Segment Start: Records to process

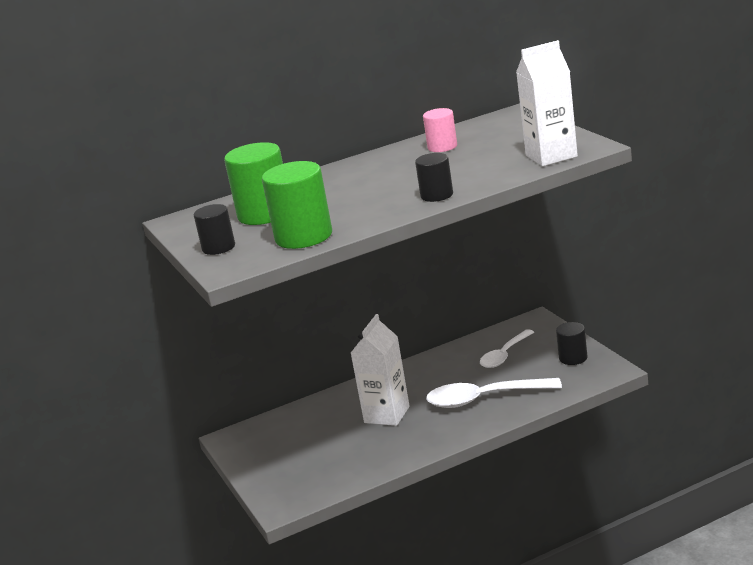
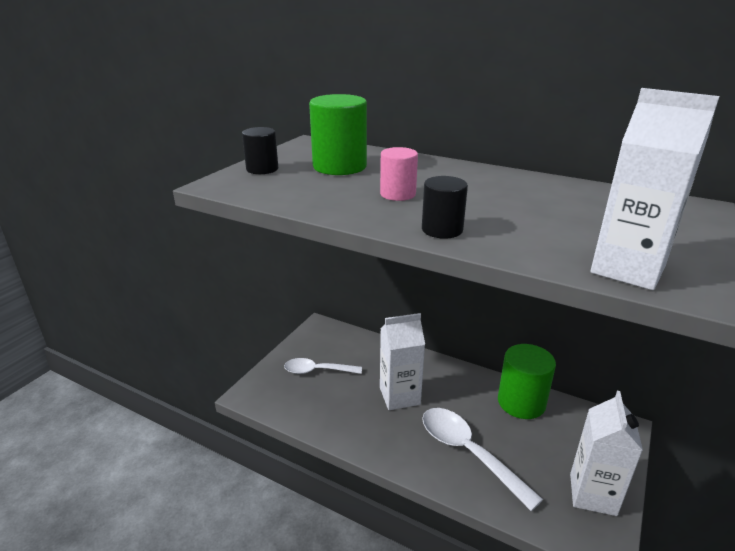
camera: 50 degrees right, 5 degrees up
green cylinder [262,161,332,249] -> green cylinder moved to [498,344,556,419]
pink cylinder [423,108,457,152] -> pink cylinder moved to [380,147,418,201]
white spoon [480,329,534,368] -> white spoon moved to [284,358,362,374]
black cylinder [556,322,587,365] -> white carton [570,391,643,516]

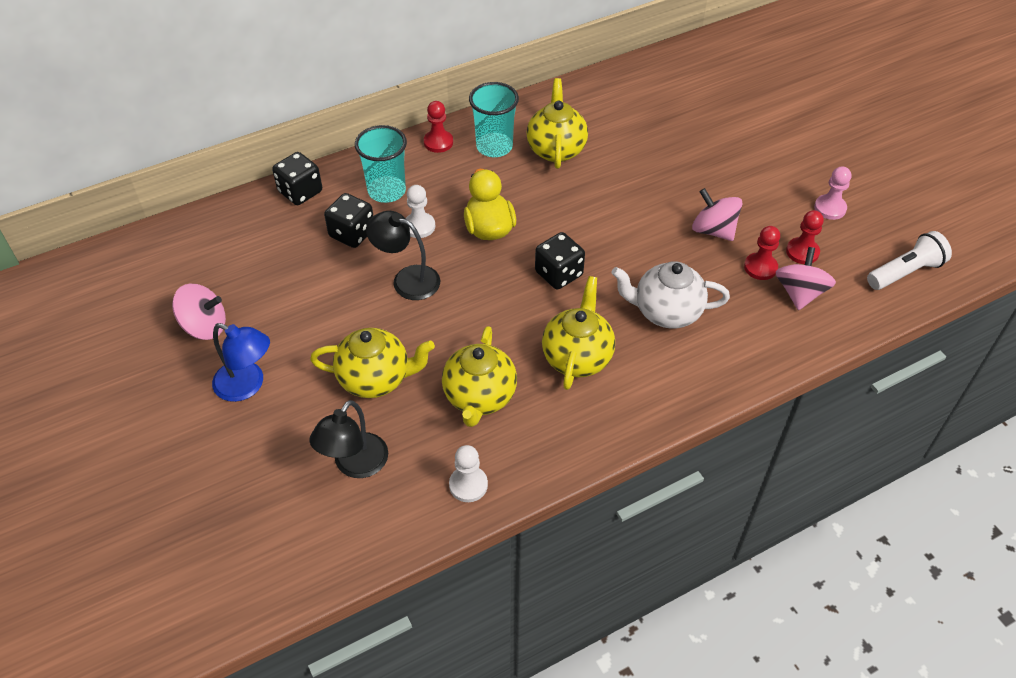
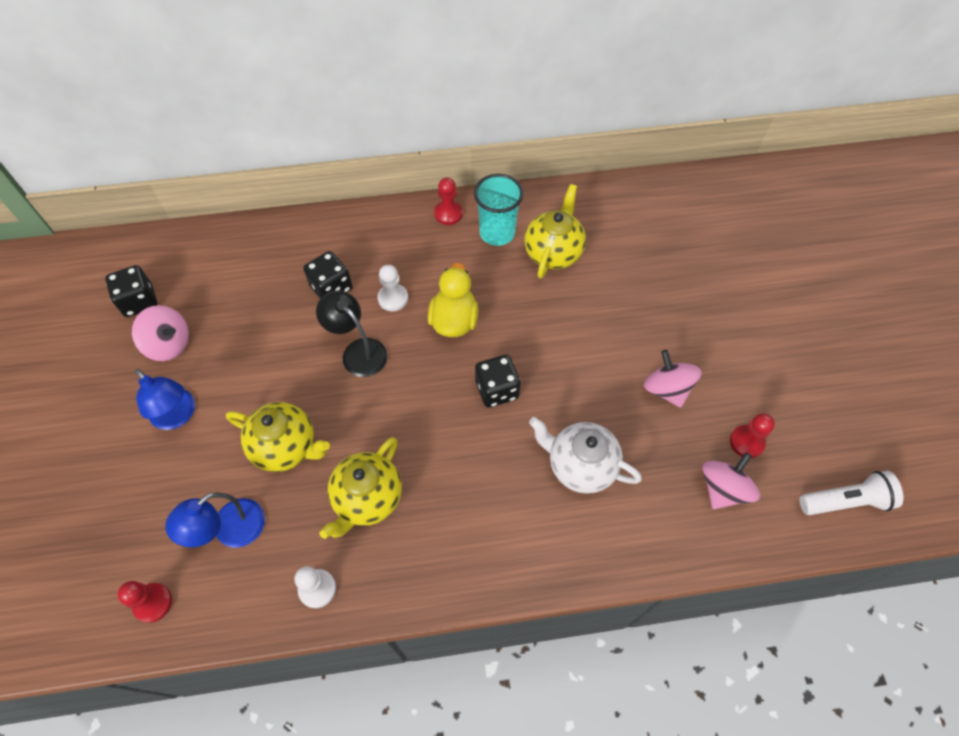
camera: 20 degrees right, 10 degrees up
black dice [272,152,322,205] -> black dice moved to [105,265,157,317]
black lamp [309,400,388,478] -> blue lamp [165,492,265,548]
turquoise cup [355,125,407,203] -> none
yellow teapot [542,276,615,390] -> none
red pawn [744,226,780,280] -> red pawn moved to [117,581,172,623]
pink pawn [814,166,851,220] -> none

Segment End: Records to process

Exercise prompt: At the line with "black lamp [309,400,388,478]", start returning lines exactly, and stop after the final line of the listing.

Result for this task:
black lamp [309,400,388,478] -> blue lamp [165,492,265,548]
turquoise cup [355,125,407,203] -> none
yellow teapot [542,276,615,390] -> none
red pawn [744,226,780,280] -> red pawn moved to [117,581,172,623]
pink pawn [814,166,851,220] -> none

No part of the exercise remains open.